[Stated problem]: Copy the lines from the one containing "Kenta (642, 817)" through the end of the lines, substituting "midpoint" for "center point" and changing nothing else. Give only those lines.

[Record excerpts]:
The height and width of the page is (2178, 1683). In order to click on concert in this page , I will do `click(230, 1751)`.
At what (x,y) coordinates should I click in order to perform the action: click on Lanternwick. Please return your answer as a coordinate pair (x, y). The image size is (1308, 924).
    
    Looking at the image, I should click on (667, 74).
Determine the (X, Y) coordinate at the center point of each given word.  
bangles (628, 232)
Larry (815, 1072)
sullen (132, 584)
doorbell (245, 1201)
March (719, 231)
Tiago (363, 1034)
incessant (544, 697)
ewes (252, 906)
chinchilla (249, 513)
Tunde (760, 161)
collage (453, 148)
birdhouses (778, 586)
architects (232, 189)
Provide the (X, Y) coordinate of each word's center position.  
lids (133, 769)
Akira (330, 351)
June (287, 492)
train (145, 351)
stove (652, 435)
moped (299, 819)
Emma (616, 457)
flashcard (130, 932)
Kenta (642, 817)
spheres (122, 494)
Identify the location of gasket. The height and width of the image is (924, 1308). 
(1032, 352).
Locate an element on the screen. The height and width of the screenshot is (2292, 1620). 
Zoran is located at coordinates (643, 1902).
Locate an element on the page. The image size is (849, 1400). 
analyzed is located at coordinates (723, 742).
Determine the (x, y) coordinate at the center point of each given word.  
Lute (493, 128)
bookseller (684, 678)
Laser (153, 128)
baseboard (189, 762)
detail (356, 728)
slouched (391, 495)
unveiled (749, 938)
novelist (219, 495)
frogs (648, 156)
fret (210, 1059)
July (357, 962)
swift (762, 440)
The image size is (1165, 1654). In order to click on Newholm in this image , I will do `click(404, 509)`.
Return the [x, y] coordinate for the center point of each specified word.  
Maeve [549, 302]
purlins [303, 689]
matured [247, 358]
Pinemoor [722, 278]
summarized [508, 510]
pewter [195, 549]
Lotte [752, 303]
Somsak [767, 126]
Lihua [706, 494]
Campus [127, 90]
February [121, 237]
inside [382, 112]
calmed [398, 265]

[Task answer]:
Kenta (642, 817)
spheres (122, 494)
Identify the location of gasket. The height and width of the image is (924, 1308). 
(1032, 352).
Locate an element on the screen. The height and width of the screenshot is (2292, 1620). 
Zoran is located at coordinates (643, 1902).
Locate an element on the page. The image size is (849, 1400). 
analyzed is located at coordinates (723, 742).
Determine the (x, y) coordinate at the midpoint of each given word.  
Lute (493, 128)
bookseller (684, 678)
Laser (153, 128)
baseboard (189, 762)
detail (356, 728)
slouched (391, 495)
unveiled (749, 938)
novelist (219, 495)
frogs (648, 156)
fret (210, 1059)
July (357, 962)
swift (762, 440)
The image size is (1165, 1654). In order to click on Newholm in this image , I will do `click(404, 509)`.
Return the [x, y] coordinate for the midpoint of each specified word.  
Maeve [549, 302]
purlins [303, 689]
matured [247, 358]
Pinemoor [722, 278]
summarized [508, 510]
pewter [195, 549]
Lotte [752, 303]
Somsak [767, 126]
Lihua [706, 494]
Campus [127, 90]
February [121, 237]
inside [382, 112]
calmed [398, 265]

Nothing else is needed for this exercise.